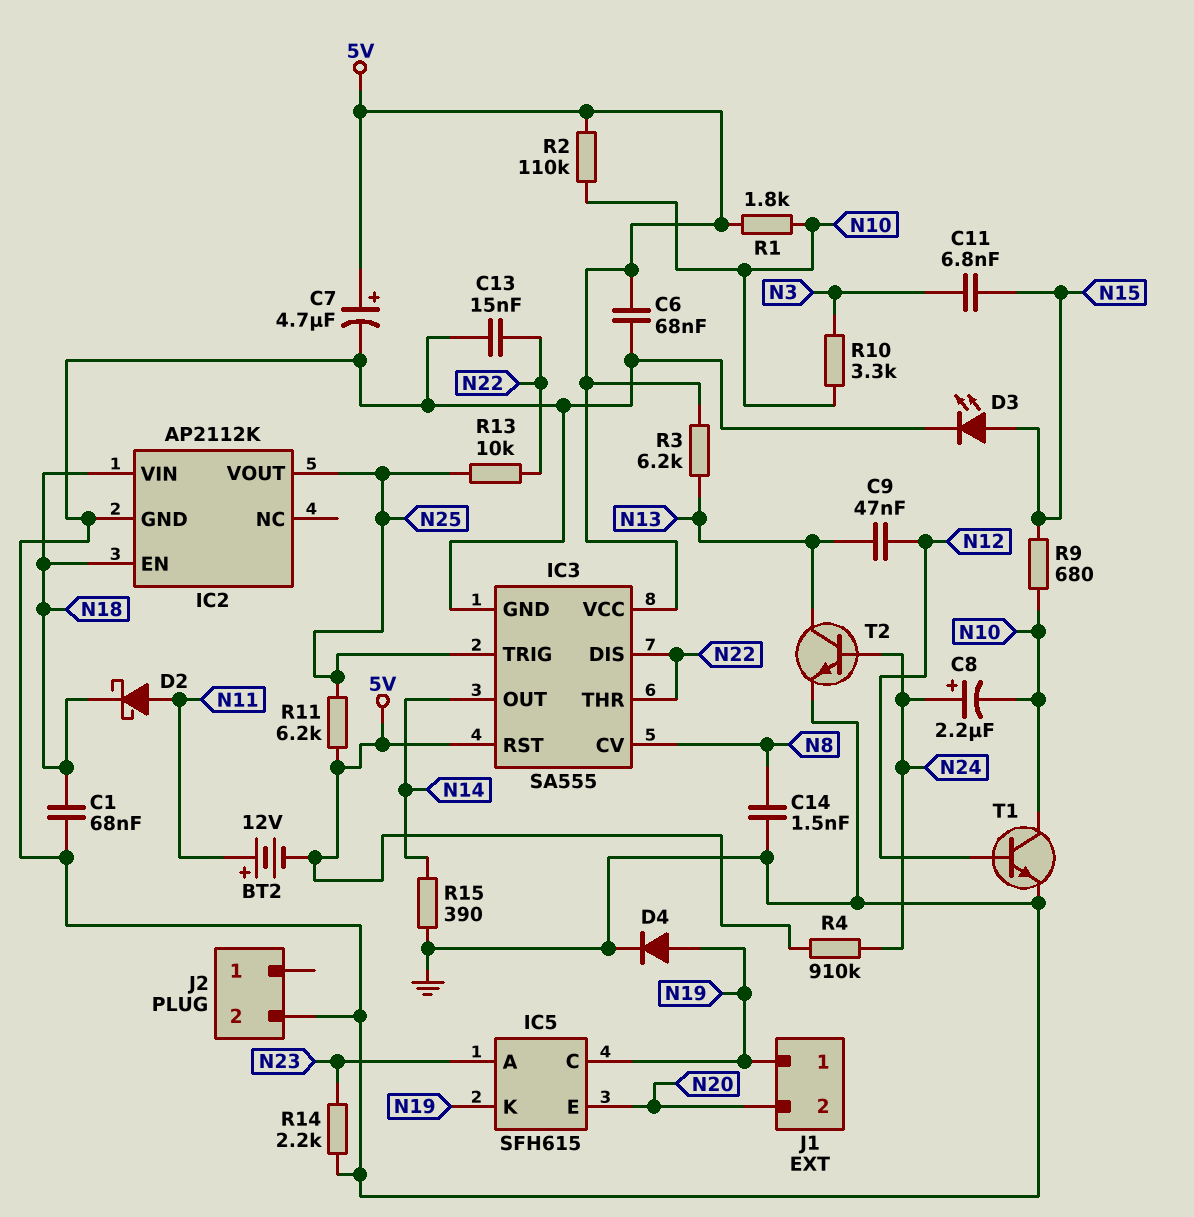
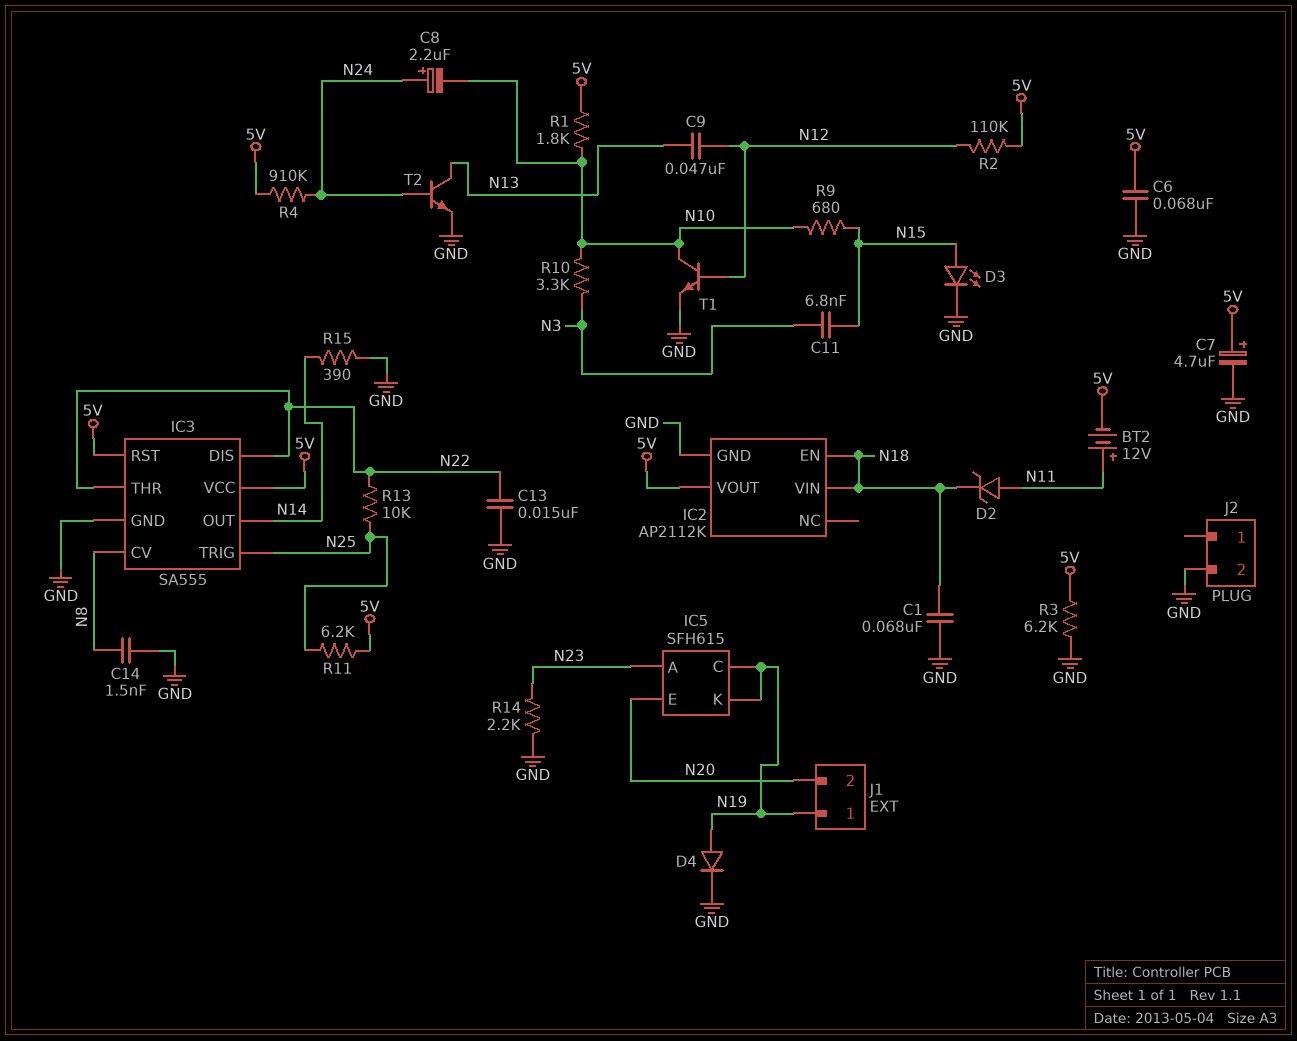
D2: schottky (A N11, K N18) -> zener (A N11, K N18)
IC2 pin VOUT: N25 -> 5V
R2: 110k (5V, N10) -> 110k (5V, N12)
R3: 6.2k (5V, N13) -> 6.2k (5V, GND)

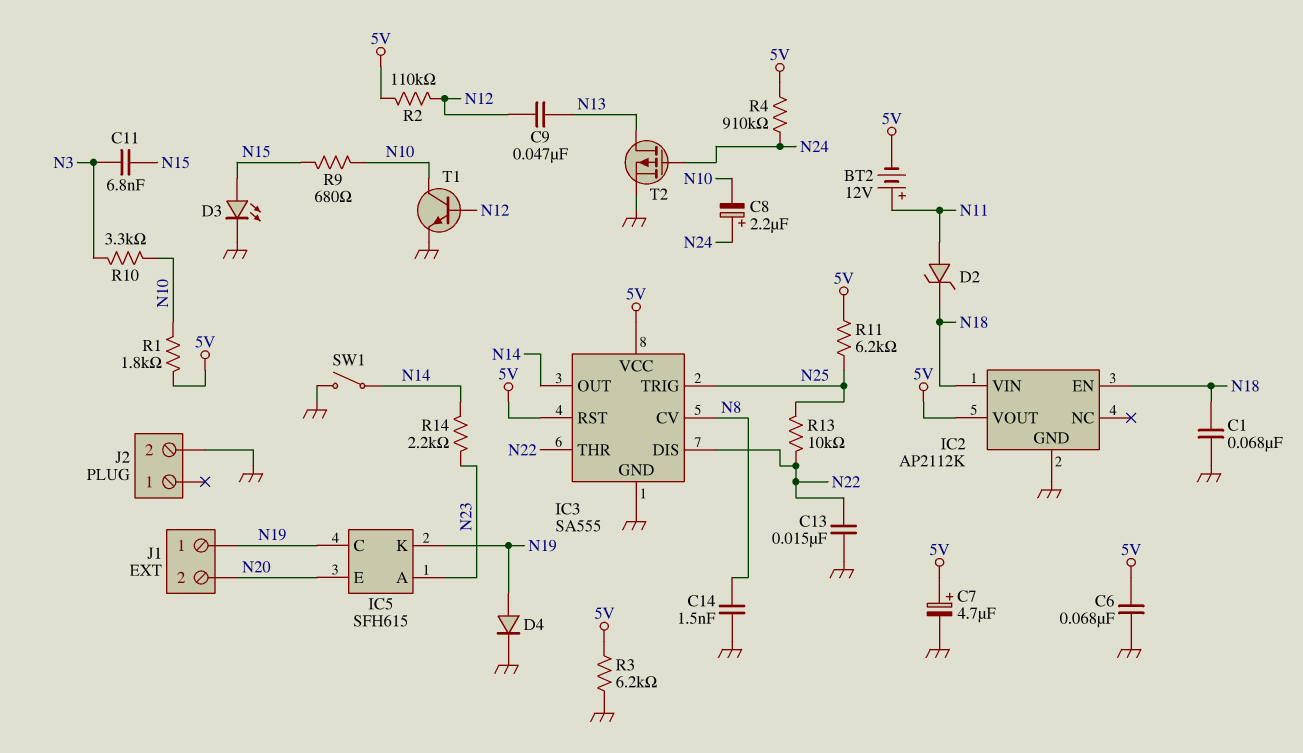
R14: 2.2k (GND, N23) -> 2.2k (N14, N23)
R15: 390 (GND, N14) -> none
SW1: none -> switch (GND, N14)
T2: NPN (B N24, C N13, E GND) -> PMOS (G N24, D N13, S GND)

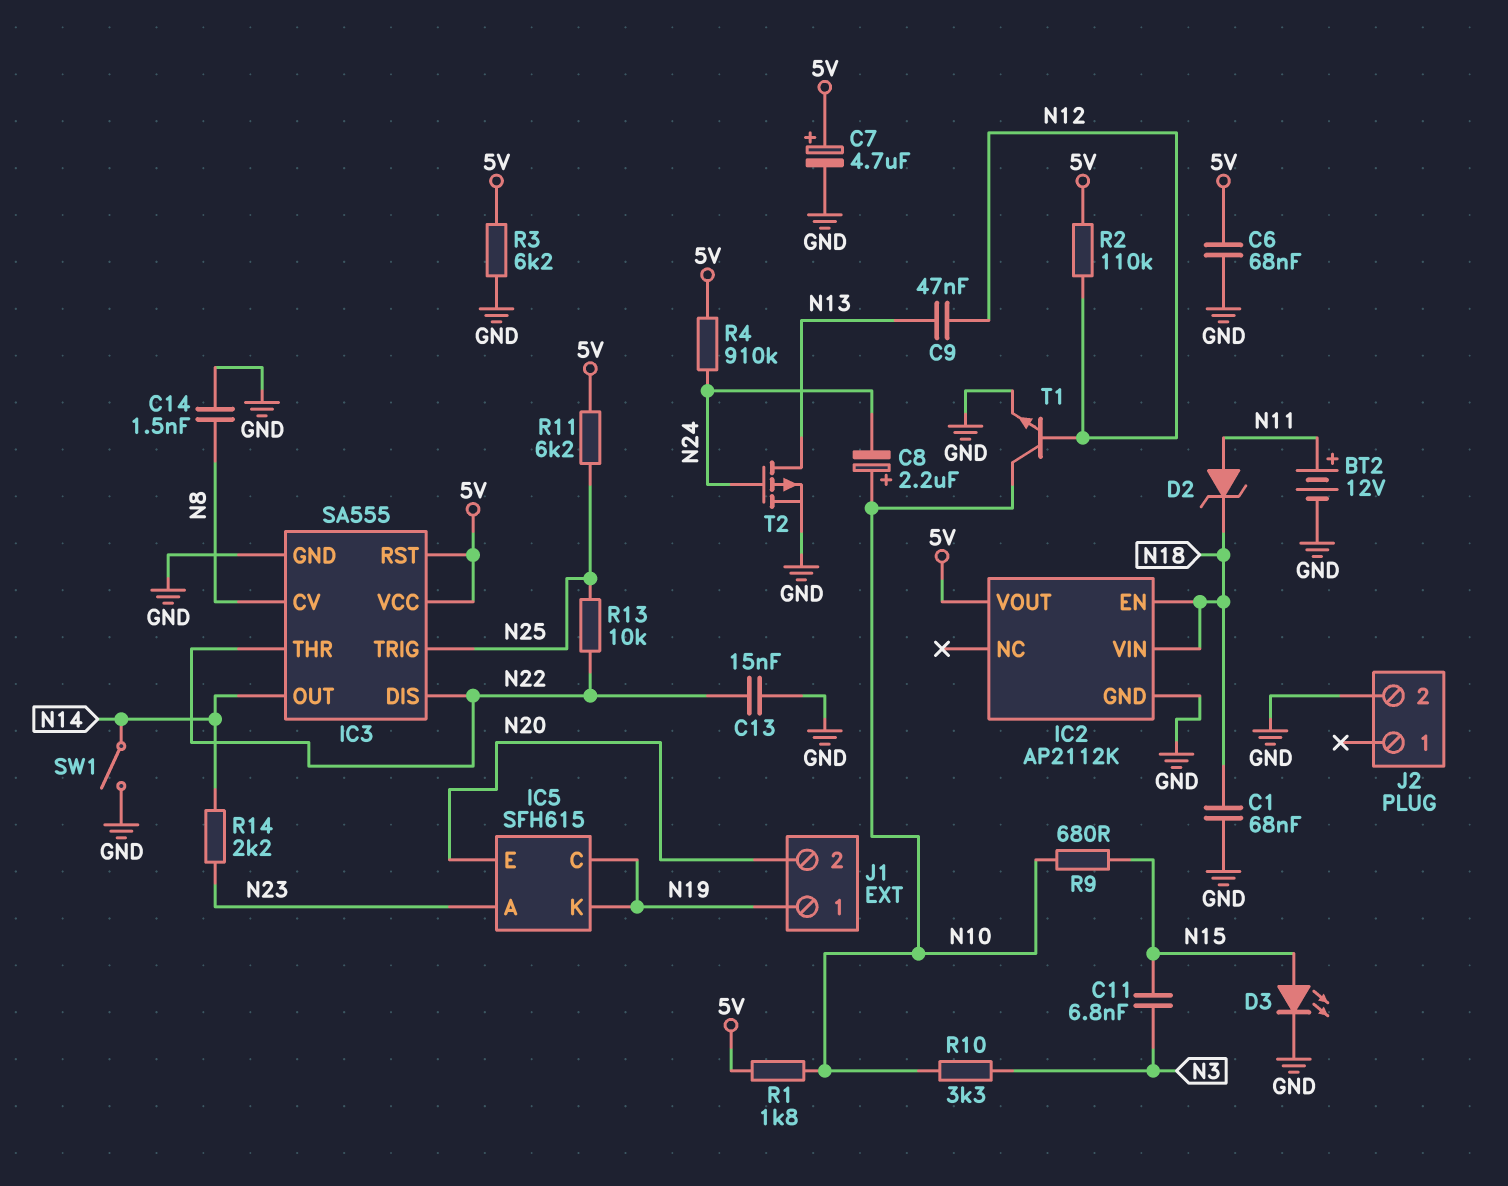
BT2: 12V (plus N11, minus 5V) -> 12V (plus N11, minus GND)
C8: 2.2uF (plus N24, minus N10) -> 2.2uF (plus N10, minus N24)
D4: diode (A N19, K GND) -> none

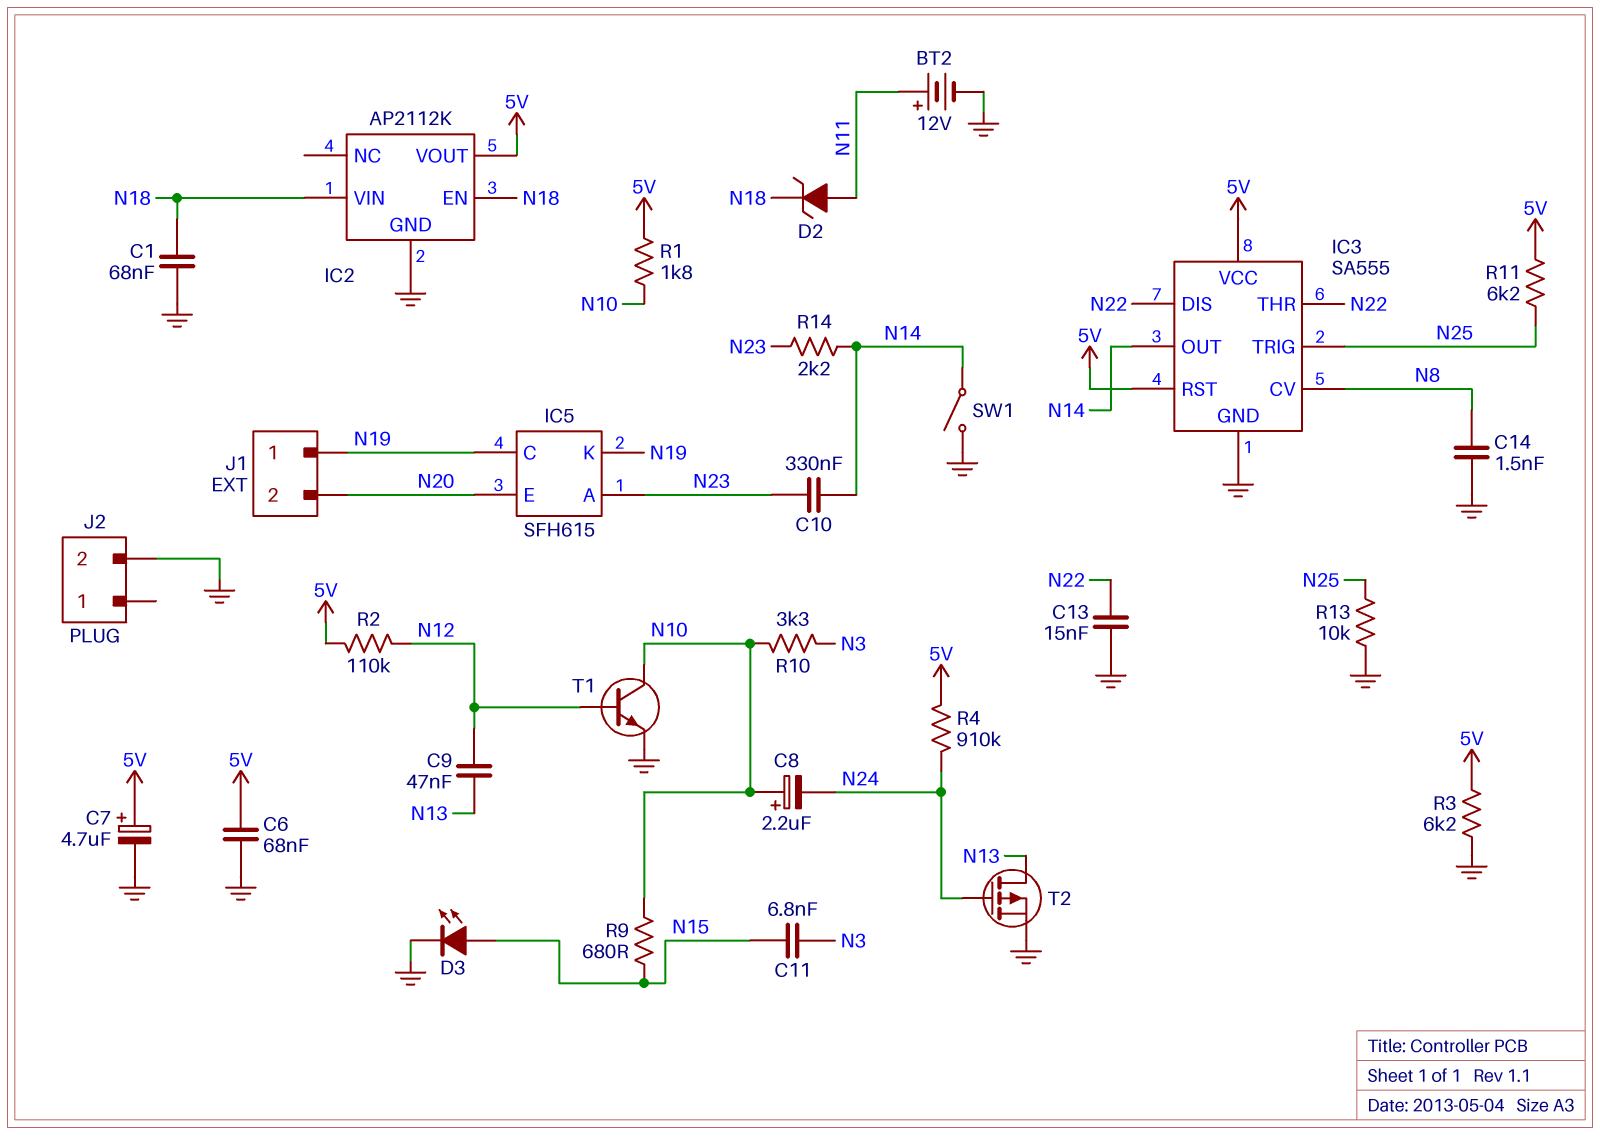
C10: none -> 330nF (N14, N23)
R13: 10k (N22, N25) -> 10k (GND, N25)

========================

» The problem
Your copy should consist solely of the lines from the line containing "D4: diode (A N19, K GND) -> none" through the last line of the records above, reproduced exactly, with the pictures left out.

» Task answer
D4: diode (A N19, K GND) -> none

C10: none -> 330nF (N14, N23)
R13: 10k (N22, N25) -> 10k (GND, N25)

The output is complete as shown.